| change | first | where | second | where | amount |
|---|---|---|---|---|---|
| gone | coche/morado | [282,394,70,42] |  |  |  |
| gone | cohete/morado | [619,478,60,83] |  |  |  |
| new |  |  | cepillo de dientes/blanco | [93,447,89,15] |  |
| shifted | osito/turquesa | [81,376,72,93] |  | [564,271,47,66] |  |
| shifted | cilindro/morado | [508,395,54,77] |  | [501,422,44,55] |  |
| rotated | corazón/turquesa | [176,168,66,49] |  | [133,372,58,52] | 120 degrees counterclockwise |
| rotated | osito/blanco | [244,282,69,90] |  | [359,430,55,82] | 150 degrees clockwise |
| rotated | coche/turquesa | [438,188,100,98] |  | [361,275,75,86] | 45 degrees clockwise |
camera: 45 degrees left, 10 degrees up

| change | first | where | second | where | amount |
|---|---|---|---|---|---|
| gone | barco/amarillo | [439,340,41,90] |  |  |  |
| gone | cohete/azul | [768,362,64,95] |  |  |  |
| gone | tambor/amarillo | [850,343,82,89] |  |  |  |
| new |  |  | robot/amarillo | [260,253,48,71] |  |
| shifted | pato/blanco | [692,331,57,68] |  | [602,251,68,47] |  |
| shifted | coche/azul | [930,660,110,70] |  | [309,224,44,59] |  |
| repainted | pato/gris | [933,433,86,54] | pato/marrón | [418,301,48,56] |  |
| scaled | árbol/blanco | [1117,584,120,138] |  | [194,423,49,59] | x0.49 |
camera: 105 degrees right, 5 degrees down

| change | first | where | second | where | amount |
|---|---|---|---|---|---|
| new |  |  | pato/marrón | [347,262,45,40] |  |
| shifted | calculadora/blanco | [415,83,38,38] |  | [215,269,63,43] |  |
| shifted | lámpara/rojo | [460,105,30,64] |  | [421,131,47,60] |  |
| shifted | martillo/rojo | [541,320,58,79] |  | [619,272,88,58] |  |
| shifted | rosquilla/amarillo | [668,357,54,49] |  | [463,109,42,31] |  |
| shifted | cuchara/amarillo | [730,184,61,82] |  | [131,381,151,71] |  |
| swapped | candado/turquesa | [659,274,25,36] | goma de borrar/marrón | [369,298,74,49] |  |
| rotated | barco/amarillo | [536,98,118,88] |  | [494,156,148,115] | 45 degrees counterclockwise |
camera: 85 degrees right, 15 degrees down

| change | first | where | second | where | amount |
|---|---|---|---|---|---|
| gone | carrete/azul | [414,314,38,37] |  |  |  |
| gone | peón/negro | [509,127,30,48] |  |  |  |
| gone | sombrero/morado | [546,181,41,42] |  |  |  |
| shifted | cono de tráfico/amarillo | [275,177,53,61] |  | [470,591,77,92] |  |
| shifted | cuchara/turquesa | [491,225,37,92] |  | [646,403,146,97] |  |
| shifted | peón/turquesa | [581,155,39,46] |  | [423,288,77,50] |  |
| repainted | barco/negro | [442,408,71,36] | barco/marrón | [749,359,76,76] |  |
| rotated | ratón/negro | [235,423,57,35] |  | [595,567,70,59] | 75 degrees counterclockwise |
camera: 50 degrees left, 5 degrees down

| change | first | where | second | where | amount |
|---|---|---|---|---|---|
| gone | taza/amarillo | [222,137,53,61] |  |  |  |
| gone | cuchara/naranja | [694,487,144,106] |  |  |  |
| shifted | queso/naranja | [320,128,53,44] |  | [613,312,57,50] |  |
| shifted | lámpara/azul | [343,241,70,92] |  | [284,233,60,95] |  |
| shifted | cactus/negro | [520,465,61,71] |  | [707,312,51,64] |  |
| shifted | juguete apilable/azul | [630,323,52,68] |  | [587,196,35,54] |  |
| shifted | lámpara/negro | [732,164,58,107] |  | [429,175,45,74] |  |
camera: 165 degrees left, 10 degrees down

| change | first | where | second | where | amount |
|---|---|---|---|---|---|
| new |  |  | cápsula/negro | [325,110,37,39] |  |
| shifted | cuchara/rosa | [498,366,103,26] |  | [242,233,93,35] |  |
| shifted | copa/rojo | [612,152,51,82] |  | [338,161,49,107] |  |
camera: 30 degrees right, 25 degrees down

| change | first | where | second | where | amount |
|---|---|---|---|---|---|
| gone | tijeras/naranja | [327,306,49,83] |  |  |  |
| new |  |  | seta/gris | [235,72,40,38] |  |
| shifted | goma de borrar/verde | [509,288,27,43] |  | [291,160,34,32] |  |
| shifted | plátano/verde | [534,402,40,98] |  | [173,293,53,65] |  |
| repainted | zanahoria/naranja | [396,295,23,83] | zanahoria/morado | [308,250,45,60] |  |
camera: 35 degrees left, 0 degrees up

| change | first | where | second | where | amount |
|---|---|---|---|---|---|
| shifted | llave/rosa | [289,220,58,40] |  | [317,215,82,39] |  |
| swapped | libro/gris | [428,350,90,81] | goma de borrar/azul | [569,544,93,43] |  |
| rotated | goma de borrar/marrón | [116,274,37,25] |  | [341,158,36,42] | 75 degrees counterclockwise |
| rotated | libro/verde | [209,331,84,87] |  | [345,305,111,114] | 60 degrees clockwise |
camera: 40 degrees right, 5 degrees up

★ ★ ★ ★

* [Description of the task] In the data above, which lines lie between the line with "120 degrees counterclockwise |" and the line with "150 degrees clockwise |", inclusive? Print those lines exactly and nothing else.

* [Output for this task]
| rotated | corazón/turquesa | [176,168,66,49] |  | [133,372,58,52] | 120 degrees counterclockwise |
| rotated | osito/blanco | [244,282,69,90] |  | [359,430,55,82] | 150 degrees clockwise |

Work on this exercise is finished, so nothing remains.